»»
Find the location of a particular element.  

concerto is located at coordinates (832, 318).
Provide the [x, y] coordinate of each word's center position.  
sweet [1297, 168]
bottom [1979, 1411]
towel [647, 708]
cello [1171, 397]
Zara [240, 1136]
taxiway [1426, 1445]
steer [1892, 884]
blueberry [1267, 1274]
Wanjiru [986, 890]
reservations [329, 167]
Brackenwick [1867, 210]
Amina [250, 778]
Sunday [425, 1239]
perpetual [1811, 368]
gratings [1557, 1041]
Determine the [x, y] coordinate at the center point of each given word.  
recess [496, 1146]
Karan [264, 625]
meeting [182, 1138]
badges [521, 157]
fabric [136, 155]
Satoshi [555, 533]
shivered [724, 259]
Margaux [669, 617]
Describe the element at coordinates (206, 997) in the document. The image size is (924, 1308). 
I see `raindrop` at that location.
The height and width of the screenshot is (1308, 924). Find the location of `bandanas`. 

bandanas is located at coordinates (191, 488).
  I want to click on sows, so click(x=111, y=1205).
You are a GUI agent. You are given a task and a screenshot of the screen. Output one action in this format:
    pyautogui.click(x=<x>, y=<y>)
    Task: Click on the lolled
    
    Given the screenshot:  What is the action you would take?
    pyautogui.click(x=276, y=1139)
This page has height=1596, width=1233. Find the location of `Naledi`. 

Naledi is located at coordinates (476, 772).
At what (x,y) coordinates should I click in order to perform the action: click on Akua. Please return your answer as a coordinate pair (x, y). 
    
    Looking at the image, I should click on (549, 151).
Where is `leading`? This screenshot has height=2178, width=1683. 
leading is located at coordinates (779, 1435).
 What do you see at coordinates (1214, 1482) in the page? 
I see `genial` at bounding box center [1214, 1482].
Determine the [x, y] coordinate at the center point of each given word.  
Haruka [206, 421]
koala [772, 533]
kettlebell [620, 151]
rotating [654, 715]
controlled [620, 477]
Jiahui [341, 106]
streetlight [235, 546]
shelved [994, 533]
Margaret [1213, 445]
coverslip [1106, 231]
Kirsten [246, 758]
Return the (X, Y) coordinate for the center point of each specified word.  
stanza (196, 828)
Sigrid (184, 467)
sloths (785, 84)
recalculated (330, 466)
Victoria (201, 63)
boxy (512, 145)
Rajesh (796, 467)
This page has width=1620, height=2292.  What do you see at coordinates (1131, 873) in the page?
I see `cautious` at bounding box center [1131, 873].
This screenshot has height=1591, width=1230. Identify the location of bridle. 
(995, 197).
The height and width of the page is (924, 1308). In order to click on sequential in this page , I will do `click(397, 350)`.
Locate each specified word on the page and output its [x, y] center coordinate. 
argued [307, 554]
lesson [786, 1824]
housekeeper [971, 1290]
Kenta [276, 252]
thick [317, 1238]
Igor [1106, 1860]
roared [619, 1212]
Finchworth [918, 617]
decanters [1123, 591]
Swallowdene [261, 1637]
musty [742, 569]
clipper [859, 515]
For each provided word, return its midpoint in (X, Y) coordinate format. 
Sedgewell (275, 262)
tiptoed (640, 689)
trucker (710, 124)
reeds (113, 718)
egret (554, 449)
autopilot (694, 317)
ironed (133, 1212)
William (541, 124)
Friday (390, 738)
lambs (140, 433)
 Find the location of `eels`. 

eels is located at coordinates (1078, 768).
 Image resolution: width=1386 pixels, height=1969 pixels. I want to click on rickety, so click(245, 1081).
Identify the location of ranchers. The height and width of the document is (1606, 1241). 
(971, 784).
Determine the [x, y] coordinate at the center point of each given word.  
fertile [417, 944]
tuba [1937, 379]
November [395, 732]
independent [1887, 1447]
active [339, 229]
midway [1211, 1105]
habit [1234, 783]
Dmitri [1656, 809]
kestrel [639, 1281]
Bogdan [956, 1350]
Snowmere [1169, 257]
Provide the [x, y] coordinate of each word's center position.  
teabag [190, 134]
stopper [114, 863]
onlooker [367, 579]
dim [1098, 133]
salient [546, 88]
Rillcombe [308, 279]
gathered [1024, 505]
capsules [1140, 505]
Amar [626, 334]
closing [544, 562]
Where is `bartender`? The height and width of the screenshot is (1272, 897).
««
* **TUS INSTRUCCIONES**
Copia de nuevo todo el listado y sustituye "center point" por "midpoint" cada vez que aparezca, sin tocar nada más.

* **SOLUCIÓN DEL EJERCICIO**
Find the location of a particular element.  

concerto is located at coordinates (832, 318).
Provide the [x, y] coordinate of each word's center position.  
sweet [1297, 168]
bottom [1979, 1411]
towel [647, 708]
cello [1171, 397]
Zara [240, 1136]
taxiway [1426, 1445]
steer [1892, 884]
blueberry [1267, 1274]
Wanjiru [986, 890]
reservations [329, 167]
Brackenwick [1867, 210]
Amina [250, 778]
Sunday [425, 1239]
perpetual [1811, 368]
gratings [1557, 1041]
Determine the [x, y] coordinate at the midpoint of each given word.  
recess [496, 1146]
Karan [264, 625]
meeting [182, 1138]
badges [521, 157]
fabric [136, 155]
Satoshi [555, 533]
shivered [724, 259]
Margaux [669, 617]
Describe the element at coordinates (206, 997) in the document. The image size is (924, 1308). 
I see `raindrop` at that location.
The height and width of the screenshot is (1308, 924). Find the location of `bandanas`. 

bandanas is located at coordinates (191, 488).
  I want to click on sows, so click(x=111, y=1205).
You are a GUI agent. You are given a task and a screenshot of the screen. Output one action in this format:
    pyautogui.click(x=<x>, y=<y>)
    Task: Click on the lolled
    
    Given the screenshot:  What is the action you would take?
    pyautogui.click(x=276, y=1139)
This page has height=1596, width=1233. Find the location of `Naledi`. 

Naledi is located at coordinates (476, 772).
At what (x,y) coordinates should I click in order to perform the action: click on Akua. Please return your answer as a coordinate pair (x, y). 
    
    Looking at the image, I should click on (549, 151).
Where is `leading`? This screenshot has height=2178, width=1683. 
leading is located at coordinates (779, 1435).
 What do you see at coordinates (1214, 1482) in the page? 
I see `genial` at bounding box center [1214, 1482].
Determine the [x, y] coordinate at the midpoint of each given word.  
Haruka [206, 421]
koala [772, 533]
kettlebell [620, 151]
rotating [654, 715]
controlled [620, 477]
Jiahui [341, 106]
streetlight [235, 546]
shelved [994, 533]
Margaret [1213, 445]
coverslip [1106, 231]
Kirsten [246, 758]
Return the (X, Y) coordinate for the midpoint of each specified word.  
stanza (196, 828)
Sigrid (184, 467)
sloths (785, 84)
recalculated (330, 466)
Victoria (201, 63)
boxy (512, 145)
Rajesh (796, 467)
This page has width=1620, height=2292.  What do you see at coordinates (1131, 873) in the page?
I see `cautious` at bounding box center [1131, 873].
This screenshot has height=1591, width=1230. Identify the location of bridle. 
(995, 197).
The height and width of the page is (924, 1308). In order to click on sequential in this page , I will do `click(397, 350)`.
Locate each specified word on the page and output its [x, y] center coordinate. 
argued [307, 554]
lesson [786, 1824]
housekeeper [971, 1290]
Kenta [276, 252]
thick [317, 1238]
Igor [1106, 1860]
roared [619, 1212]
Finchworth [918, 617]
decanters [1123, 591]
Swallowdene [261, 1637]
musty [742, 569]
clipper [859, 515]
For each provided word, return its midpoint in (X, Y) coordinate format. 
Sedgewell (275, 262)
tiptoed (640, 689)
trucker (710, 124)
reeds (113, 718)
egret (554, 449)
autopilot (694, 317)
ironed (133, 1212)
William (541, 124)
Friday (390, 738)
lambs (140, 433)
 Find the location of `eels`. 

eels is located at coordinates (1078, 768).
 Image resolution: width=1386 pixels, height=1969 pixels. I want to click on rickety, so click(245, 1081).
Identify the location of ranchers. The height and width of the document is (1606, 1241). 
(971, 784).
Determine the [x, y] coordinate at the midpoint of each given word.  
fertile [417, 944]
tuba [1937, 379]
November [395, 732]
independent [1887, 1447]
active [339, 229]
midway [1211, 1105]
habit [1234, 783]
Dmitri [1656, 809]
kestrel [639, 1281]
Bogdan [956, 1350]
Snowmere [1169, 257]
Provide the [x, y] coordinate of each word's center position.  
teabag [190, 134]
stopper [114, 863]
onlooker [367, 579]
dim [1098, 133]
salient [546, 88]
Rillcombe [308, 279]
gathered [1024, 505]
capsules [1140, 505]
Amar [626, 334]
closing [544, 562]
Where is `bartender`? The height and width of the screenshot is (1272, 897).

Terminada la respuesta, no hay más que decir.